══ Extracted material

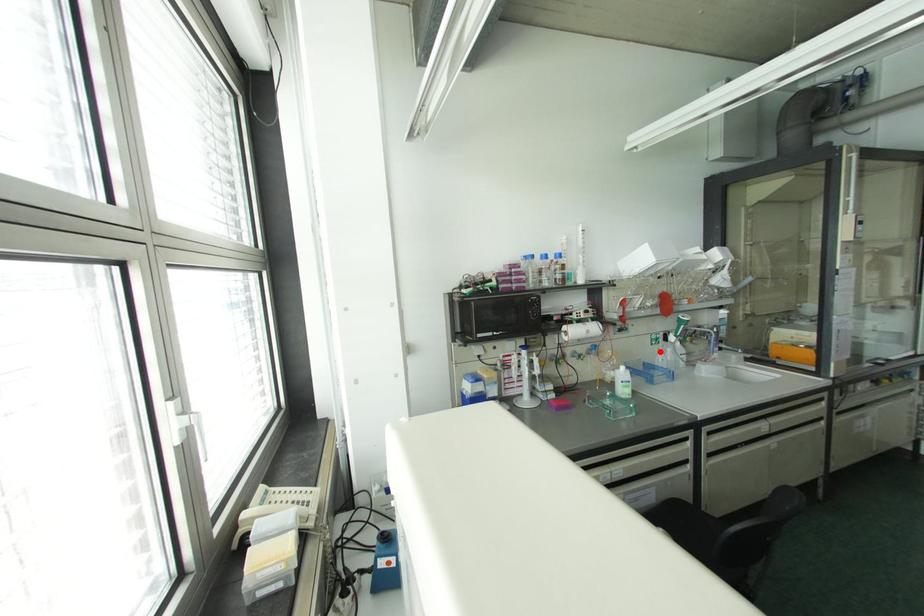
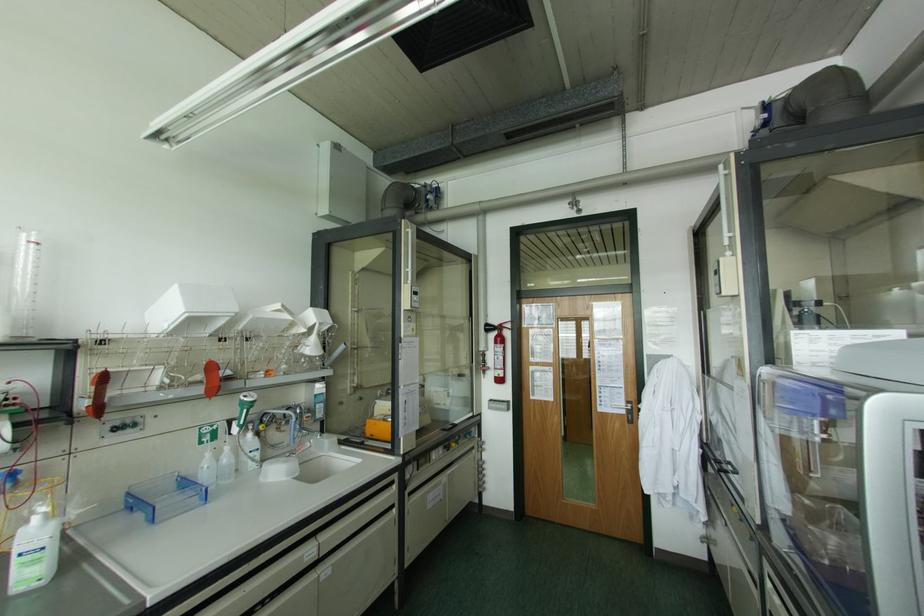
Question: A red point is marked in image1. In image2, is the corresponding 3D point closer to the camera or farther? Reply with the corresponding letter.

Choices:
 (A) The corresponding 3D point is closer.
 (B) The corresponding 3D point is farther.

Answer: (A)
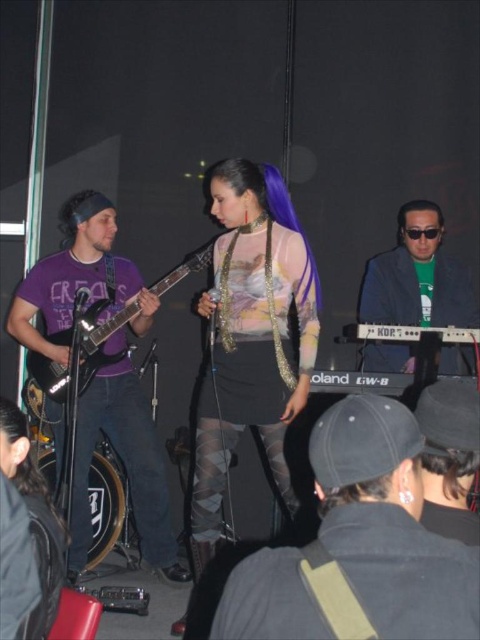
Where is `matte black electric guitar at left`? matte black electric guitar at left is located at coordinates (100, 337).

Does matte black electric guitar at left lie behind purple silky hair at center?

Yes, it is behind purple silky hair at center.

What do you see at coordinates (100, 337) in the screenshot? The height and width of the screenshot is (640, 480). I see `matte black electric guitar at left` at bounding box center [100, 337].

Where is `matte black electric guitar at left`? matte black electric guitar at left is located at coordinates (100, 337).

Which is more to the right, green matte keyboard at center or black silky hair at upper right?

black silky hair at upper right is more to the right.

Is green matte keyboard at center closer to camera compared to black silky hair at upper right?

Yes, it is.

Is point (419, 264) more distant than point (410, 211)?

That is True.

Locate an element on the screen. This screenshot has height=640, width=480. green matte keyboard at center is located at coordinates (417, 276).

In the scene shown: Can you confirm if black fabric cap at lower right is smaller than matte black electric guitar at left?

Indeed, black fabric cap at lower right has a smaller size compared to matte black electric guitar at left.

Looking at this image, how far apart are black fabric cap at lower right and matte black electric guitar at left?

The distance of black fabric cap at lower right from matte black electric guitar at left is 6.10 feet.

Who is more distant from viewer, (x=477, y=428) or (x=38, y=369)?

Point (x=38, y=369)

Where is `black fabric cap at lower right`? This screenshot has height=640, width=480. black fabric cap at lower right is located at coordinates (450, 456).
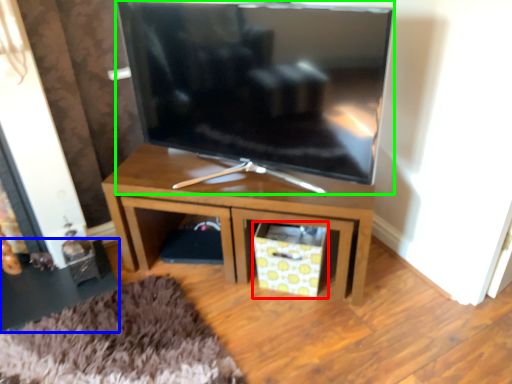
Question: Which is nearer to the drawer (highlighted by a red box)? side table (highlighted by a blue box) or television (highlighted by a green box).

Choices:
 (A) side table
 (B) television

Answer: (B)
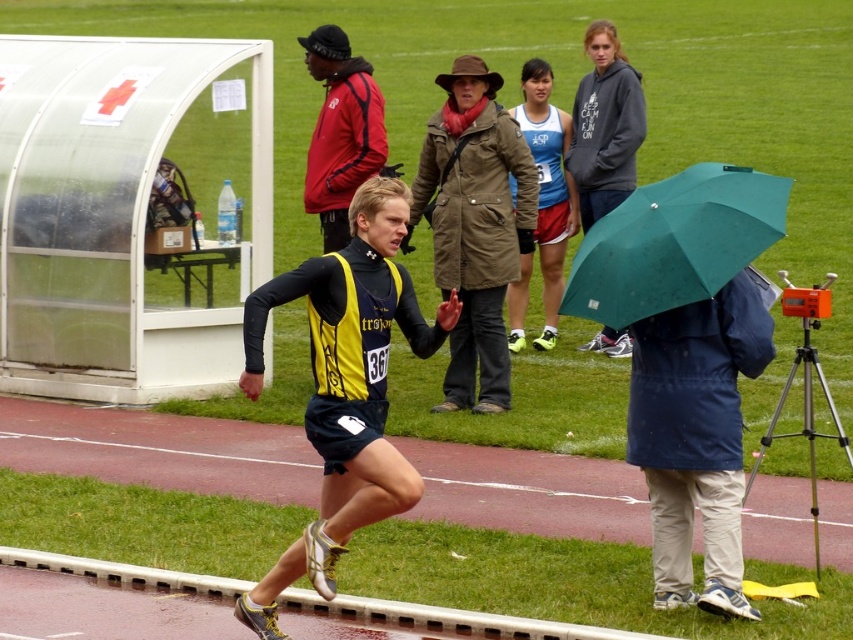
You are a runner in the race and you need to reach the finish line. There are two points marked on the track ahead of you. The first is at point (688,180) and the second is at point (553,246). Which point should you reach first based on their positions?

Based on their positions, point (688,180) is in front of point (553,246), so you should reach point (688,180) first.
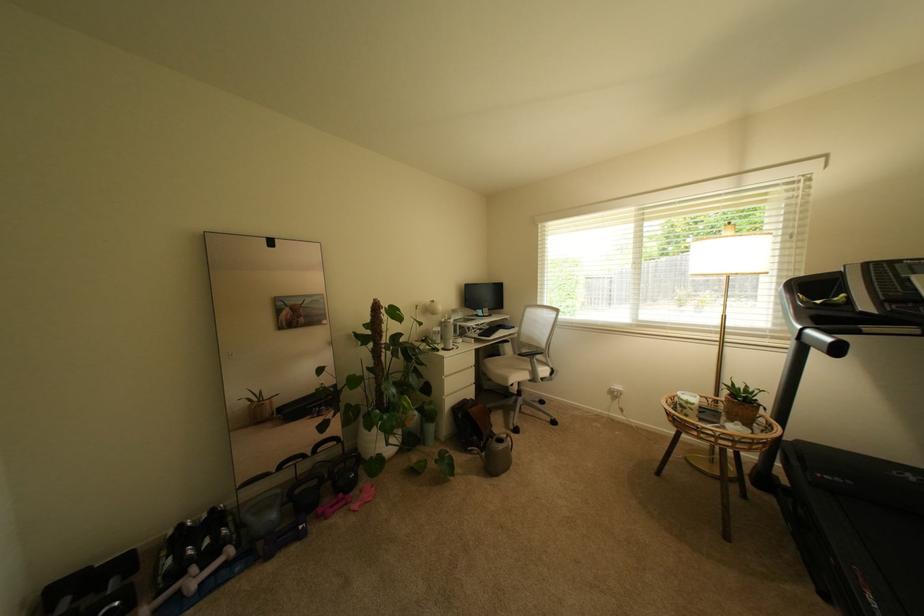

════

**Work to be completed**
Reproduce every line above word for word, from the first to the last, but leave out the pictures.

**Final answer**
Question: A red point is marked in image1. In image2, is the corresponding 3D point closer to the camera or farther? Reply with the corresponding letter.

Choices:
 (A) The corresponding 3D point is closer.
 (B) The corresponding 3D point is farther.

Answer: (A)
Where is `matte black electric guitar at left`? matte black electric guitar at left is located at coordinates (100, 337).

Does matte black electric guitar at left lie behind purple silky hair at center?

Yes, it is behind purple silky hair at center.

What do you see at coordinates (100, 337) in the screenshot? The height and width of the screenshot is (640, 480). I see `matte black electric guitar at left` at bounding box center [100, 337].

Where is `matte black electric guitar at left`? matte black electric guitar at left is located at coordinates (100, 337).

Which is more to the right, green matte keyboard at center or black silky hair at upper right?

black silky hair at upper right is more to the right.

Is green matte keyboard at center closer to camera compared to black silky hair at upper right?

Yes, it is.

Is point (419, 264) more distant than point (410, 211)?

That is True.

Locate an element on the screen. This screenshot has height=640, width=480. green matte keyboard at center is located at coordinates (417, 276).

In the scene shown: Can you confirm if black fabric cap at lower right is smaller than matte black electric guitar at left?

Indeed, black fabric cap at lower right has a smaller size compared to matte black electric guitar at left.

Looking at this image, how far apart are black fabric cap at lower right and matte black electric guitar at left?

The distance of black fabric cap at lower right from matte black electric guitar at left is 6.10 feet.

Who is more distant from viewer, (x=477, y=428) or (x=38, y=369)?

Point (x=38, y=369)

Where is `black fabric cap at lower right`? This screenshot has height=640, width=480. black fabric cap at lower right is located at coordinates (450, 456).
Question: Which is nearer to the drawer (highlighted by a red box)? side table (highlighted by a blue box) or television (highlighted by a green box).

Choices:
 (A) side table
 (B) television

Answer: (B)
You are a runner in the race and you need to reach the finish line. There are two points marked on the track ahead of you. The first is at point (688,180) and the second is at point (553,246). Which point should you reach first based on their positions?

Based on their positions, point (688,180) is in front of point (553,246), so you should reach point (688,180) first.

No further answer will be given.